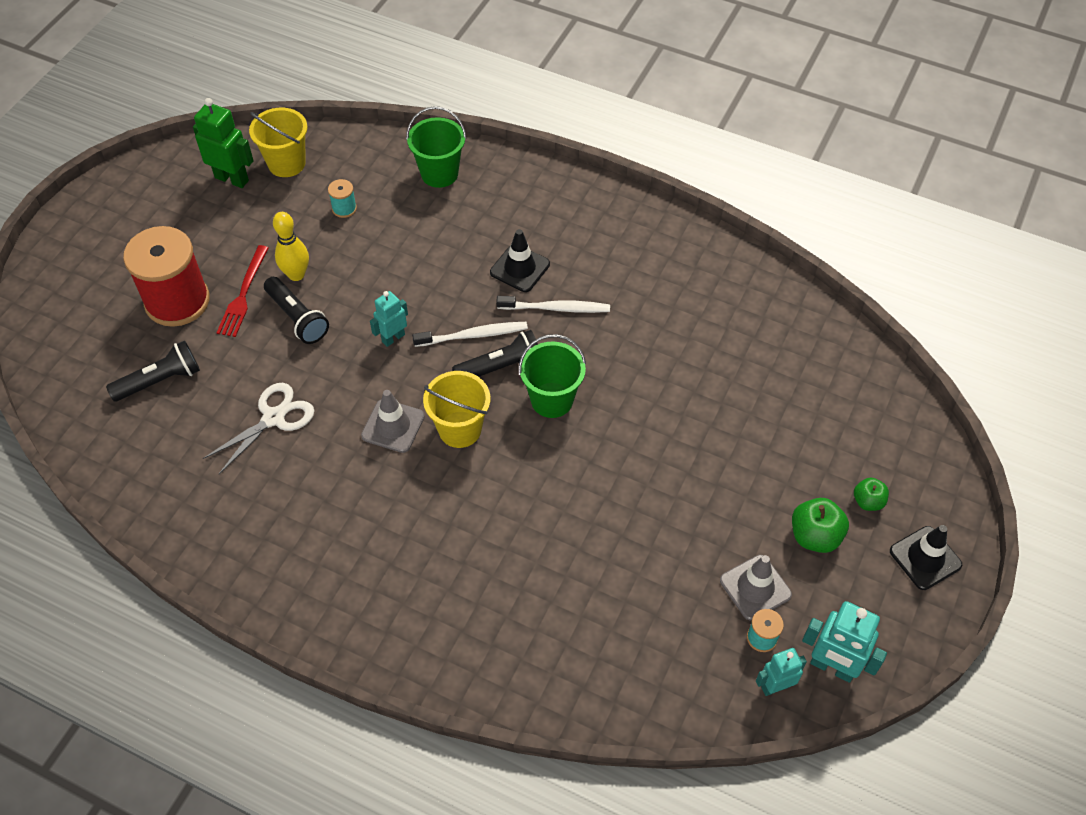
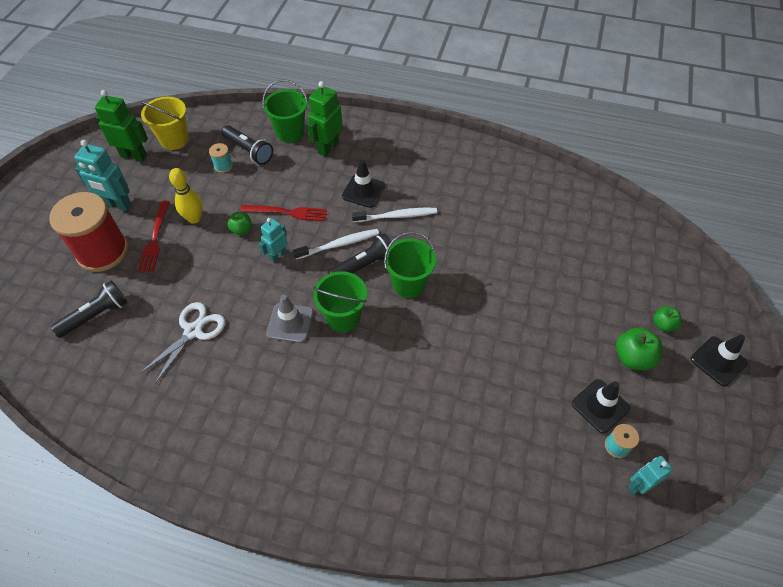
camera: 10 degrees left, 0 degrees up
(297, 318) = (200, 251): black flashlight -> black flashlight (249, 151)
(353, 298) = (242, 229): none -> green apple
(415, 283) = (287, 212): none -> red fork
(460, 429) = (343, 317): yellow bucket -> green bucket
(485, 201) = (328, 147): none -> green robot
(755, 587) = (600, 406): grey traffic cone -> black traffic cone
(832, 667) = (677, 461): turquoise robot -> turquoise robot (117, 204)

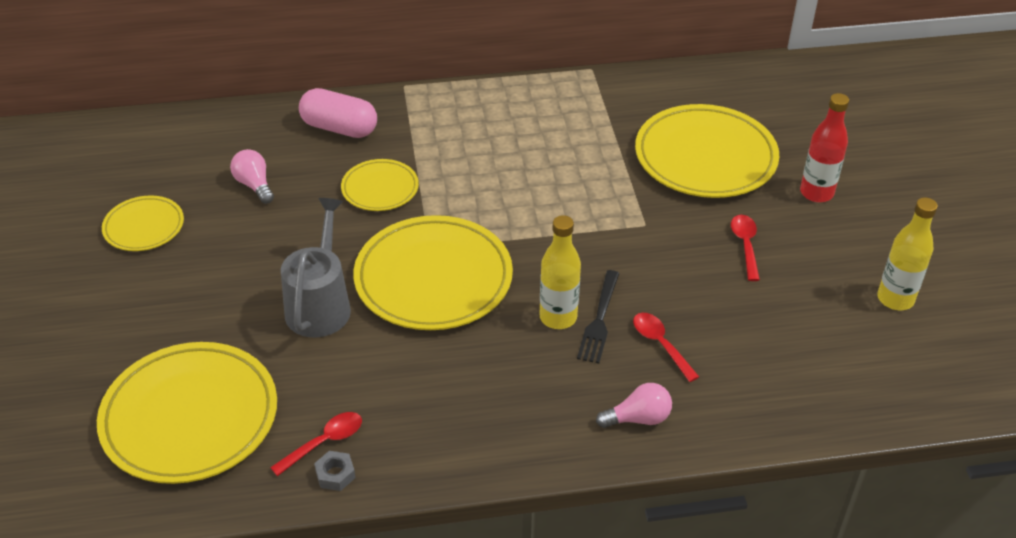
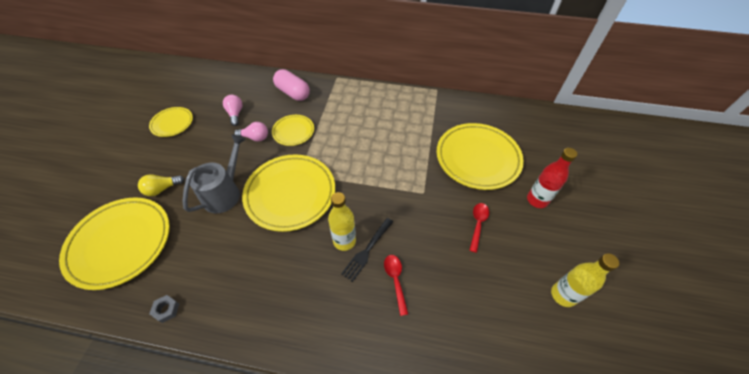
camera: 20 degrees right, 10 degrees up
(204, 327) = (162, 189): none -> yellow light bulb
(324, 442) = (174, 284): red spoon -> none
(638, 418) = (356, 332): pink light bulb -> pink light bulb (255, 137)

### Problem to work on
Some lines in the records may hold "green"; state how many do, and give no more than that number.

### Solution to this problem
3